▶ PROBLEM STATEMENT: Filter out all lines without the word "AOUT" from the data below, please, and copy the rest.

▶ MATERIALS PROVIDED:
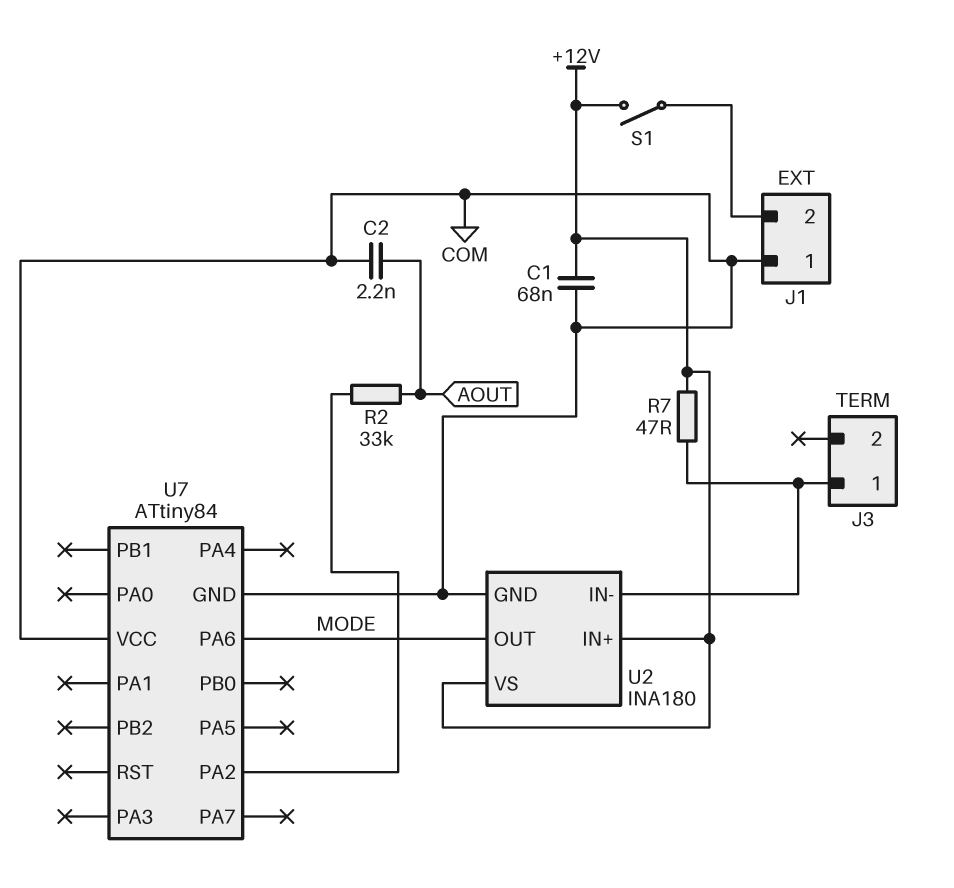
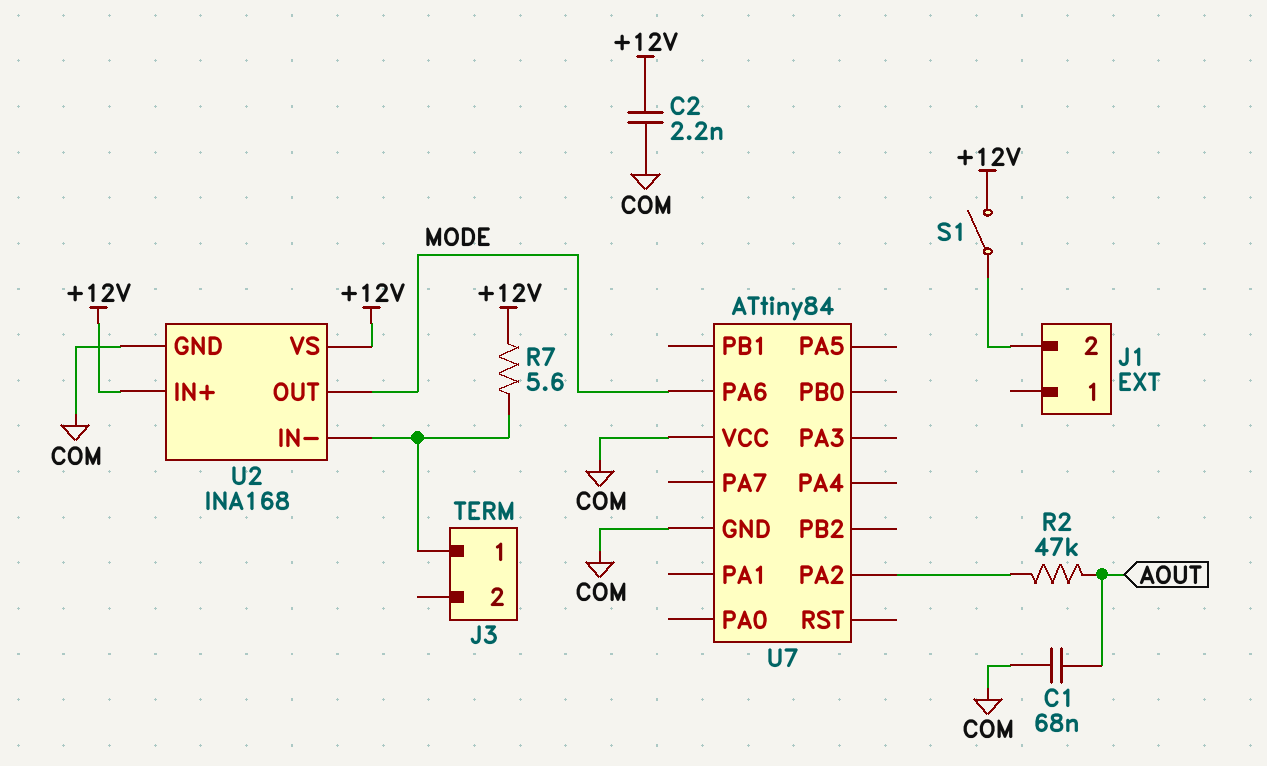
C1: 68nF (+12V, COM) -> 68nF (AOUT, COM)
C2: 2.2nF (AOUT, COM) -> 2.2nF (+12V, COM)
J1 pin 1: COM -> none
R2: 33k (AOUT, U7/PA2) -> 47k (AOUT, U7/PA2)
R7: 47 (+12V, J3/1) -> 5.6 (+12V, J3/1)
U2: INA180 -> INA168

▶ RESPONSE AREA:
C1: 68nF (+12V, COM) -> 68nF (AOUT, COM)
C2: 2.2nF (AOUT, COM) -> 2.2nF (+12V, COM)
R2: 33k (AOUT, U7/PA2) -> 47k (AOUT, U7/PA2)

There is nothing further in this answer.